TASK DIRECTIONS:
Lines with the string "none" must each be copied from the listing.

ENTRIES PROVIDED:
════════════════════
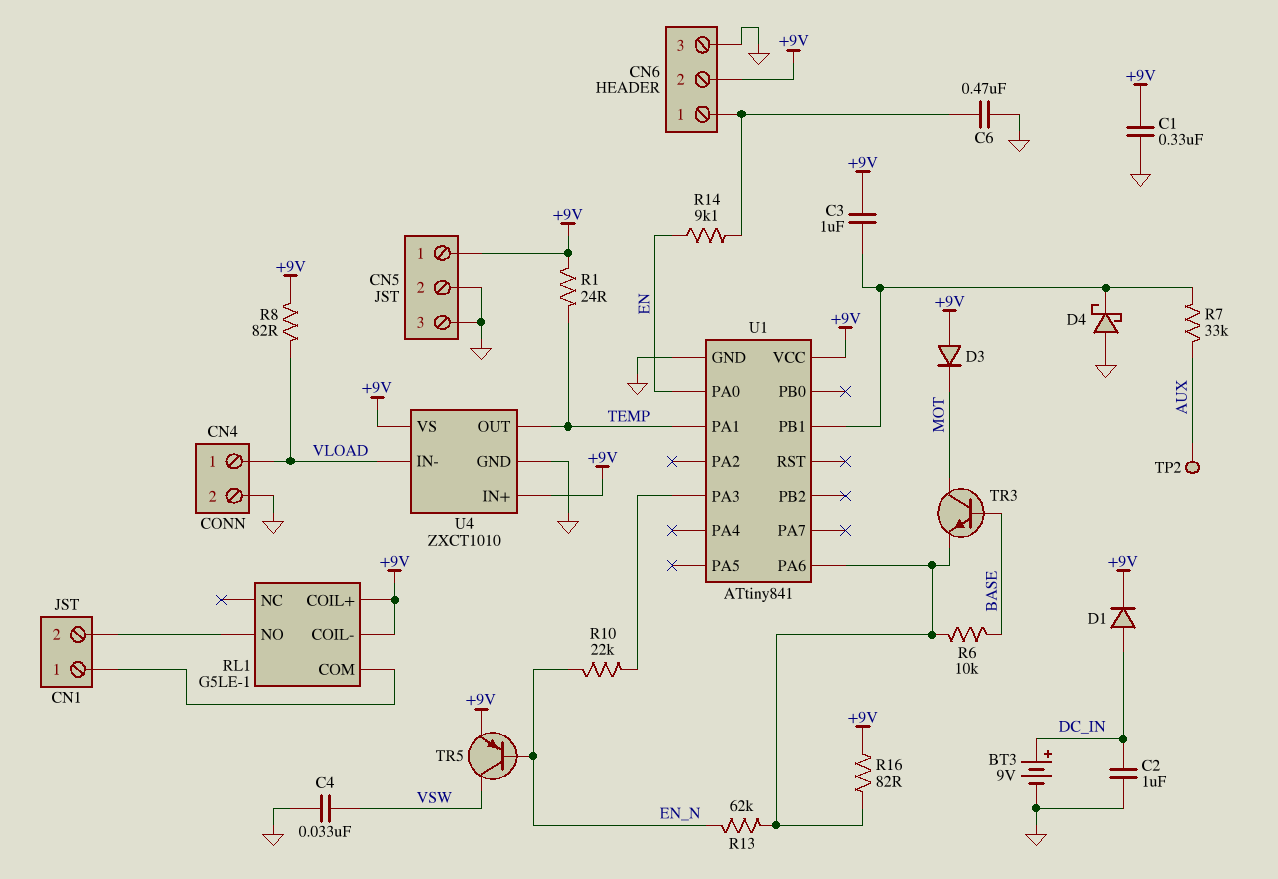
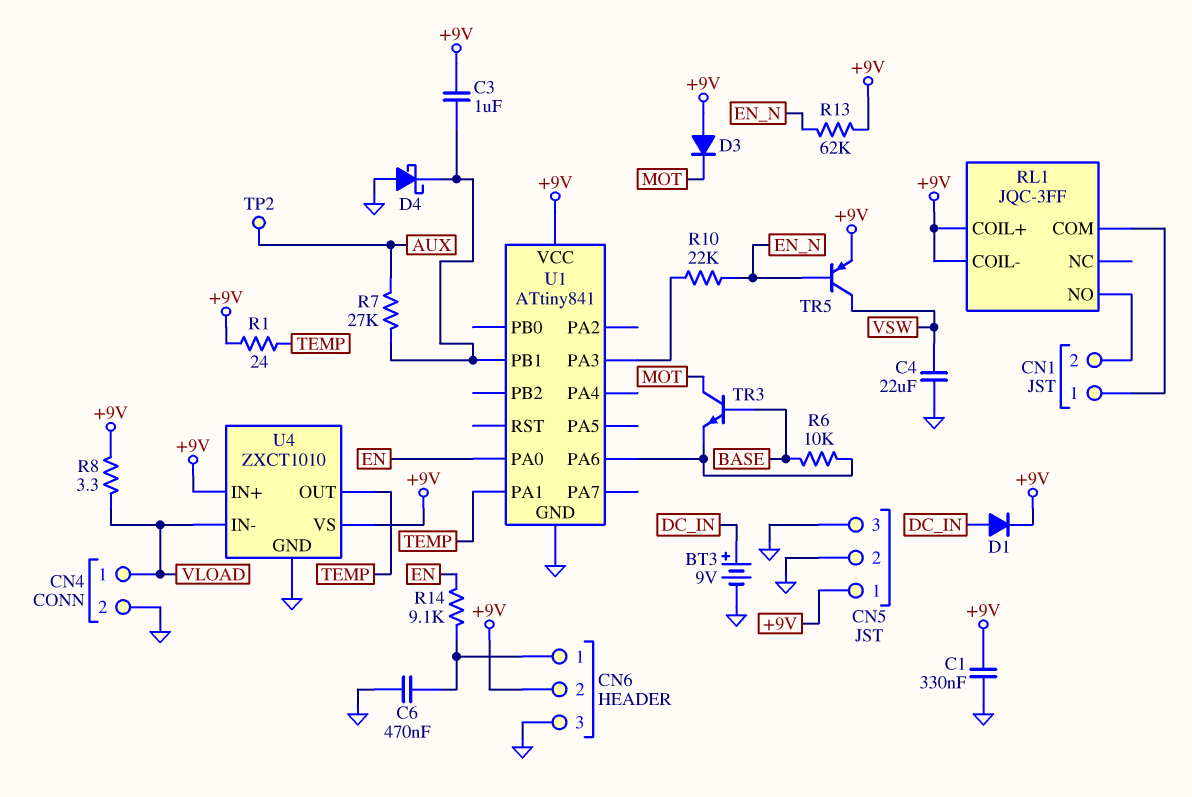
C2: 1uF (DC_IN, GND) -> none
C4: 33nF (GND, VSW) -> 22uF (GND, VSW)
R7: 33k (AUX, U1/PB1) -> 27k (AUX, U1/PB1)
R8: 82 (+9V, VLOAD) -> 3.3 (+9V, VLOAD)
R13: 62k (EN_N, U1/PA6) -> 62k (+9V, EN_N)
R16: 82 (+9V, U1/PA6) -> none
RL1: G5LE-1 -> JQC-3FF

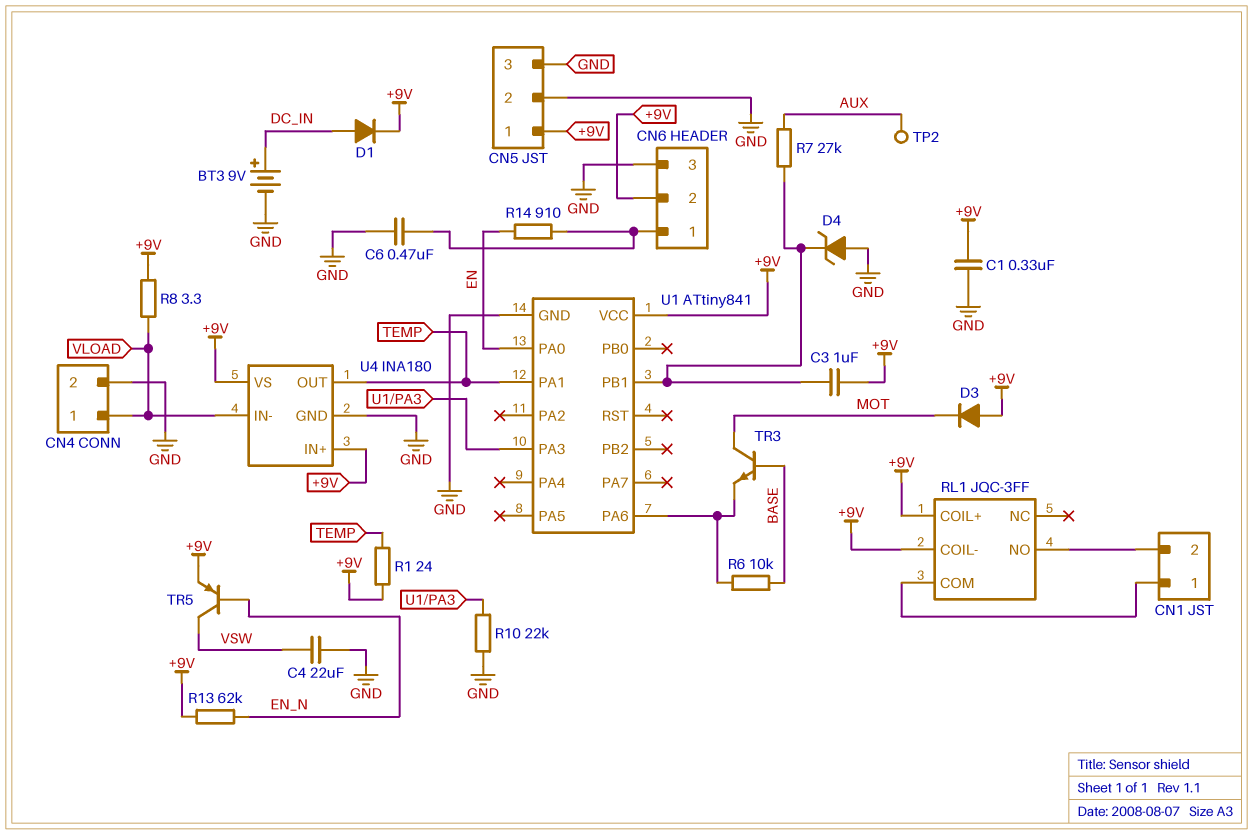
D4: schottky (A GND, K U1/PB1) -> zener (A GND, K U1/PB1)
R10: 22k (EN_N, U1/PA3) -> 22k (GND, U1/PA3)
R14: 9.1k (CN6/1, EN) -> 910 (CN6/1, EN)
U4: ZXCT1010 -> INA180

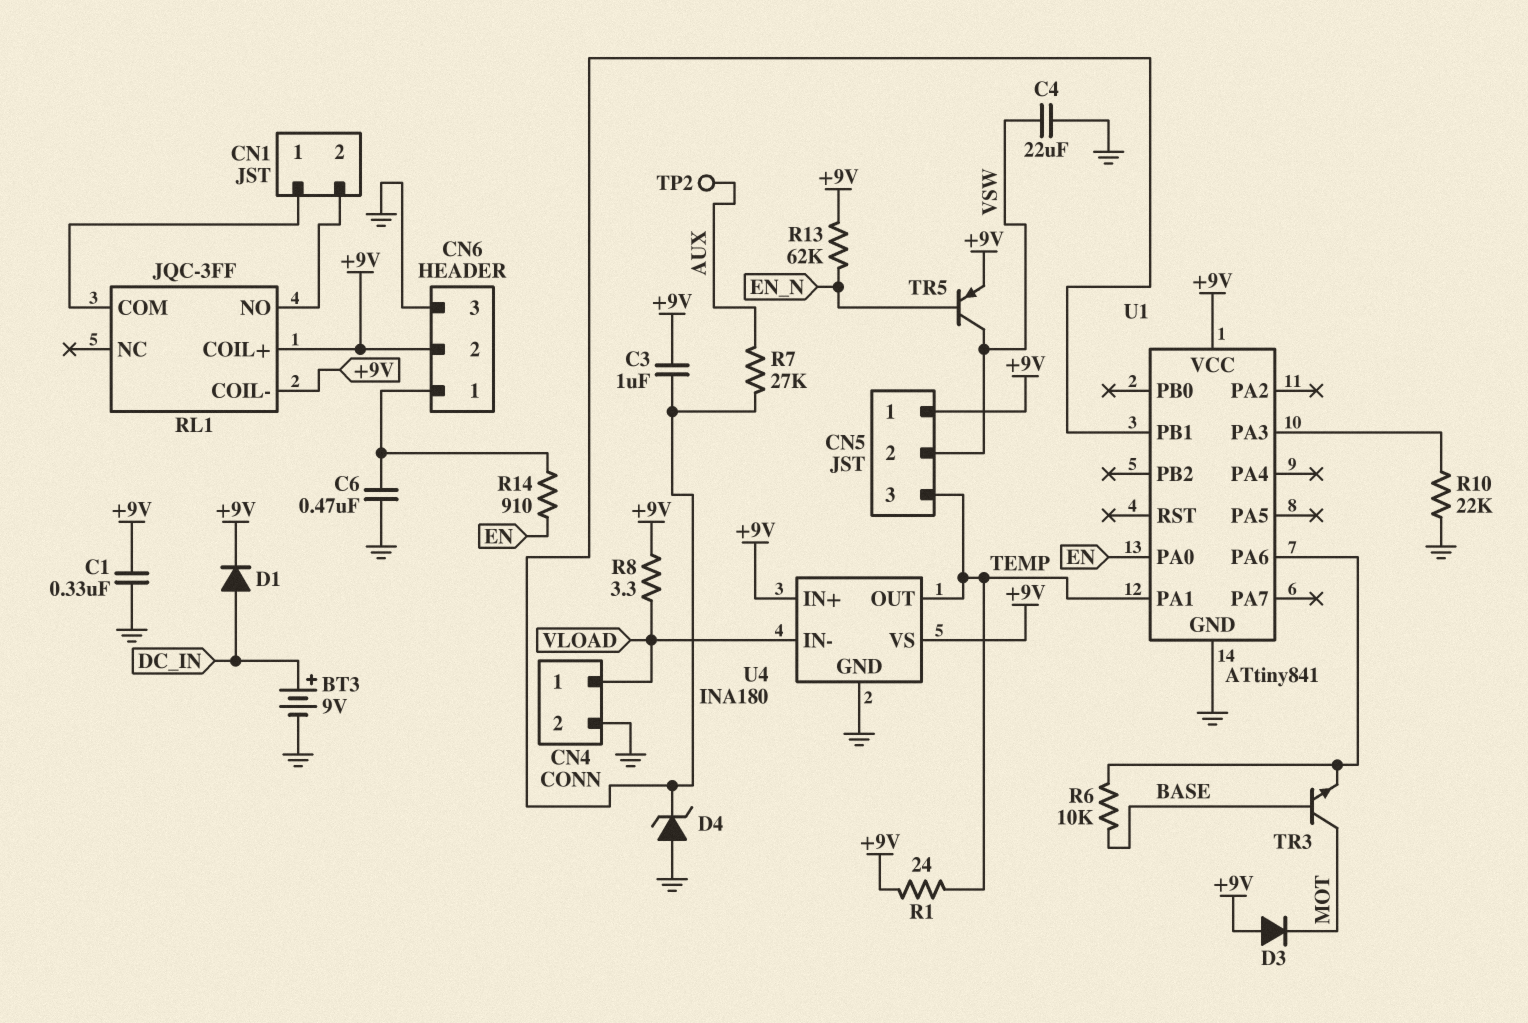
CN5 pin 2: GND -> VSW
CN5 pin 3: GND -> TEMP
════════════════════
EXERCISE RESULT:
C2: 1uF (DC_IN, GND) -> none
R16: 82 (+9V, U1/PA6) -> none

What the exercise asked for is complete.